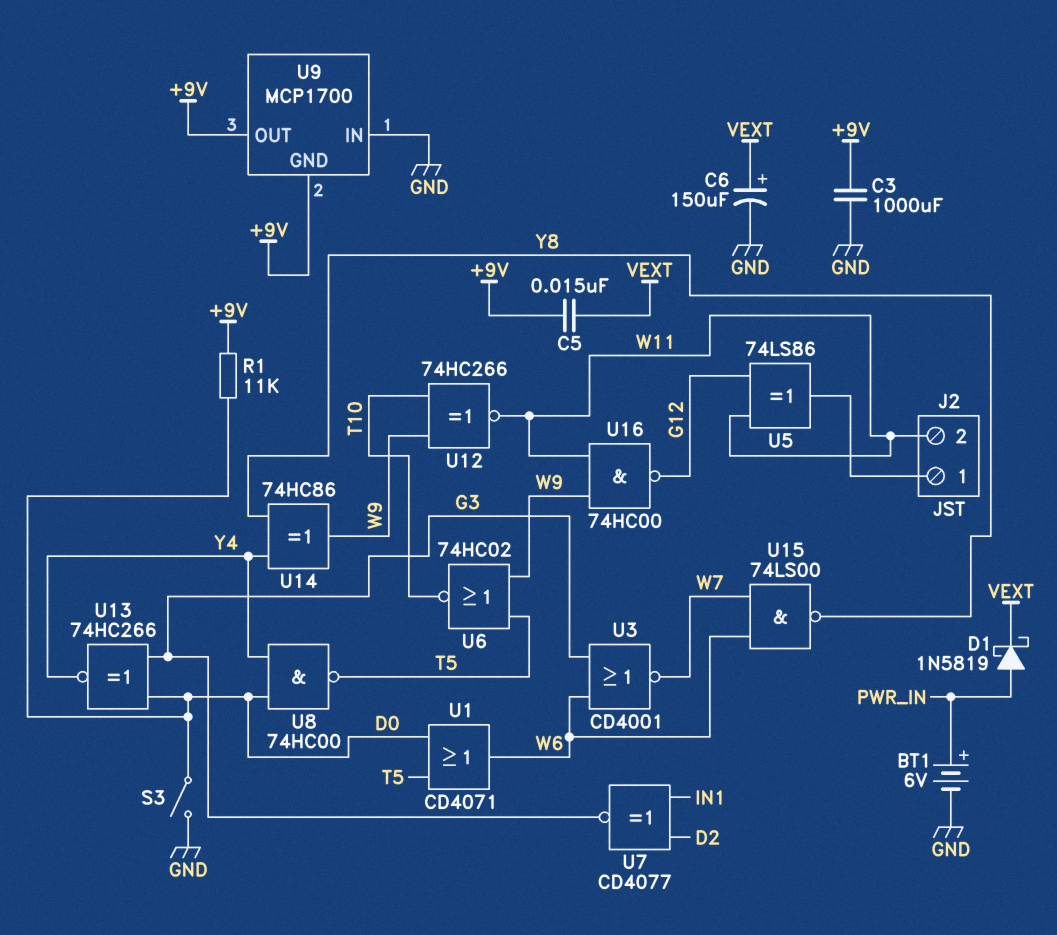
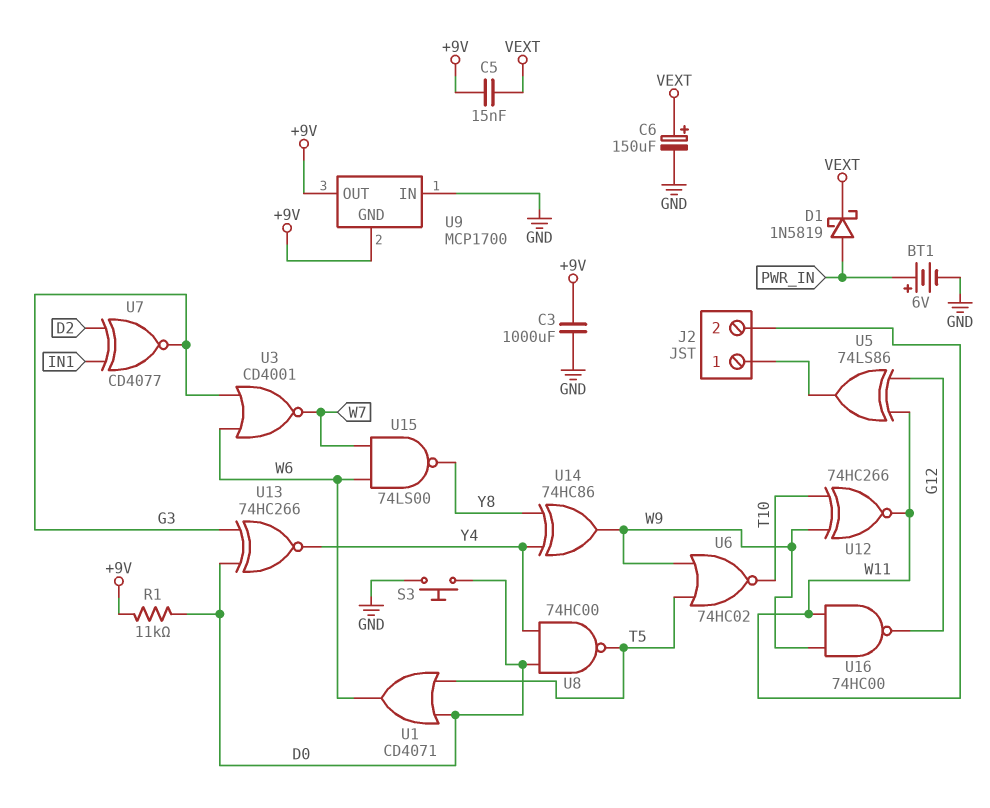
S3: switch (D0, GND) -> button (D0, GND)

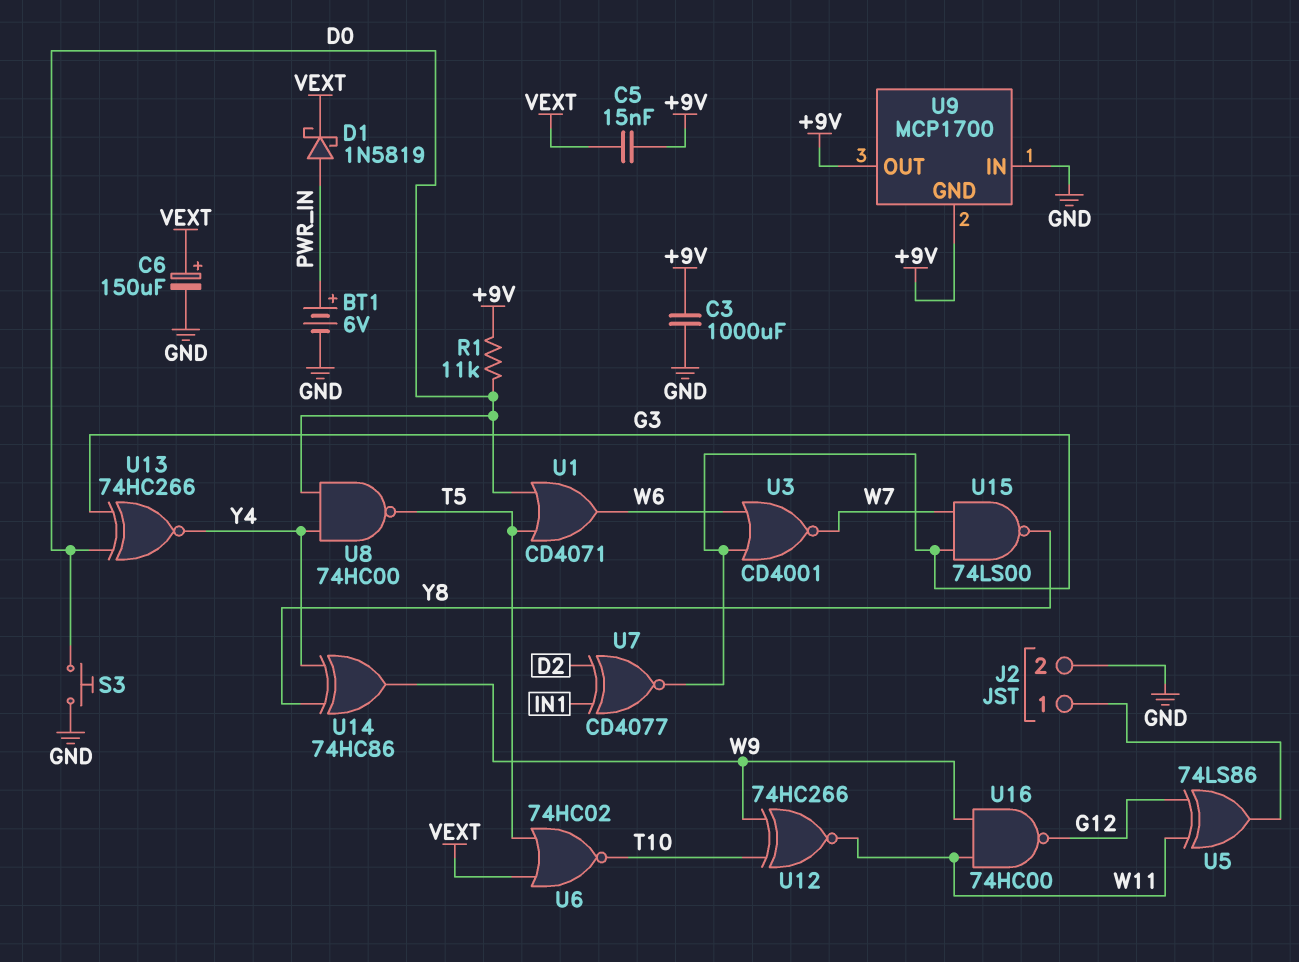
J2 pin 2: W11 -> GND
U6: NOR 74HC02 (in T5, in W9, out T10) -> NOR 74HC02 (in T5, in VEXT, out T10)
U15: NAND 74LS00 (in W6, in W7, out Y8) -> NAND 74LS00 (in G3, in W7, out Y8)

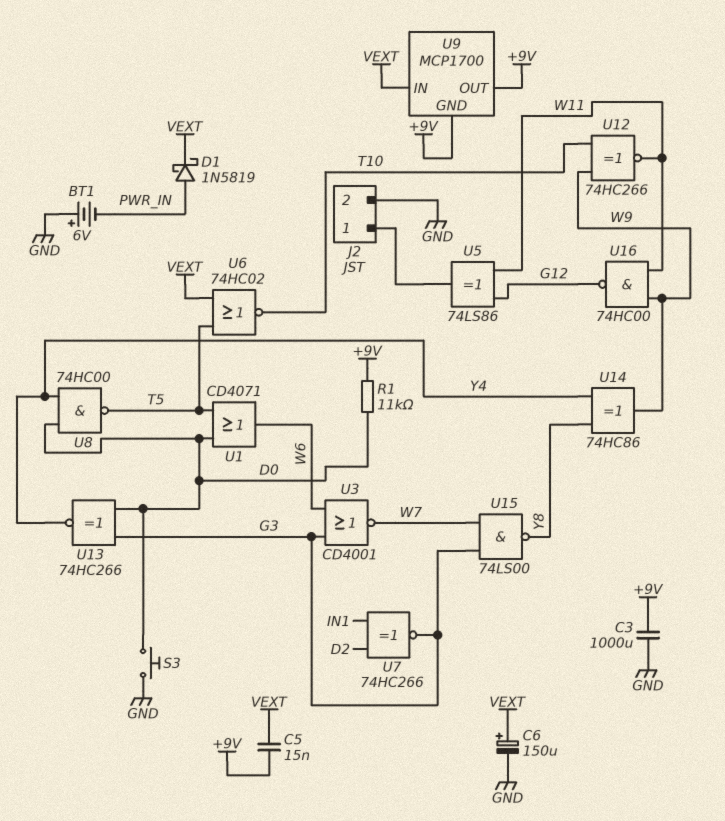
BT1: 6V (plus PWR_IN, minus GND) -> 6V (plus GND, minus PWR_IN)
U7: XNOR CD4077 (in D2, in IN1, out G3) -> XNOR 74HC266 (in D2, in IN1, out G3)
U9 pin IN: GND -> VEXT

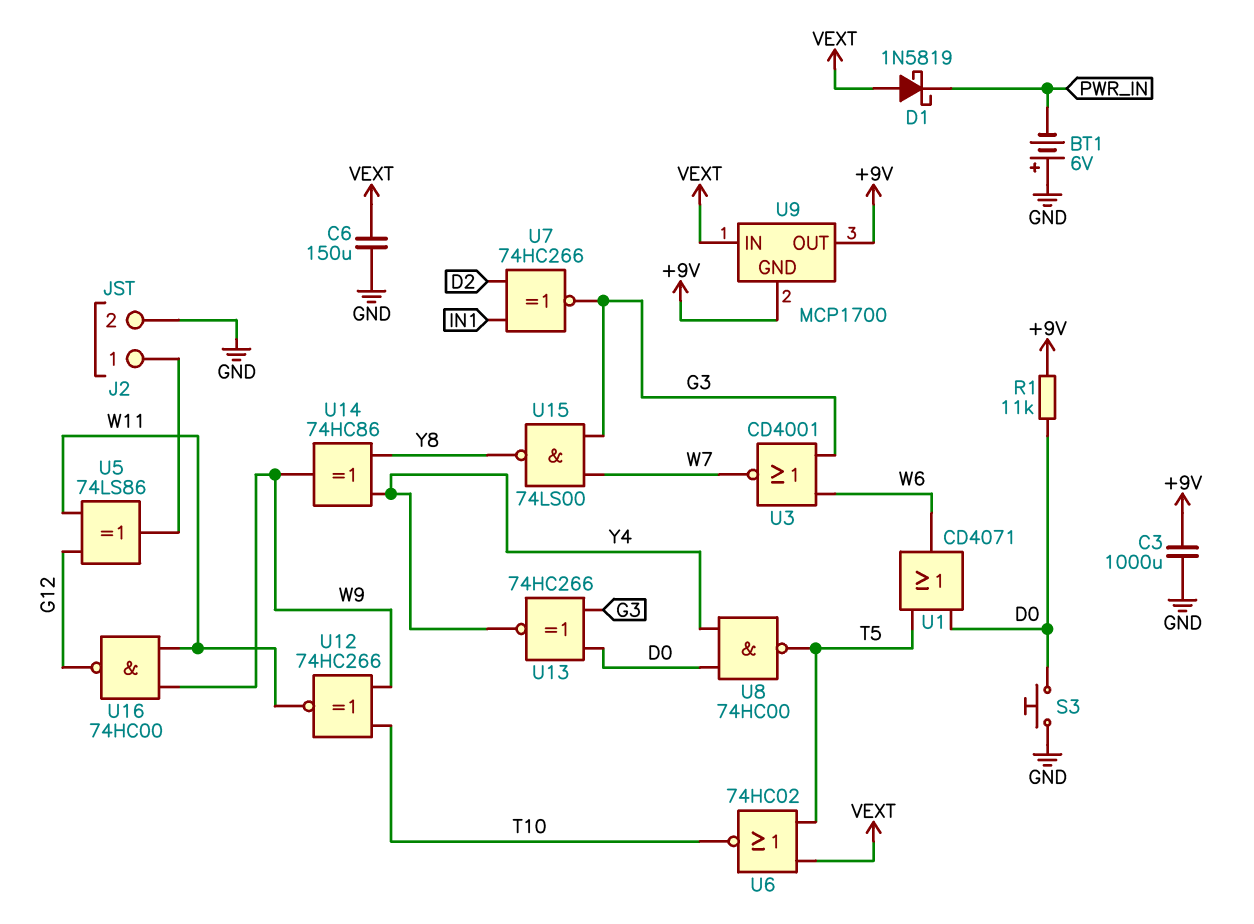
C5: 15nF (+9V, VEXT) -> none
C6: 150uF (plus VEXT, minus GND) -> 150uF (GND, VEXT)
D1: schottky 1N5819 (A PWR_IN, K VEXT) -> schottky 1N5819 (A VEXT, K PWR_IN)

• • • •

■ WHAT YOU NEED TO DO: Copy out every line from the data above that has "VEXT" in it.

■ TASK SOLUTION:
U6: NOR 74HC02 (in T5, in W9, out T10) -> NOR 74HC02 (in T5, in VEXT, out T10)
U9 pin IN: GND -> VEXT
C5: 15nF (+9V, VEXT) -> none
C6: 150uF (plus VEXT, minus GND) -> 150uF (GND, VEXT)
D1: schottky 1N5819 (A PWR_IN, K VEXT) -> schottky 1N5819 (A VEXT, K PWR_IN)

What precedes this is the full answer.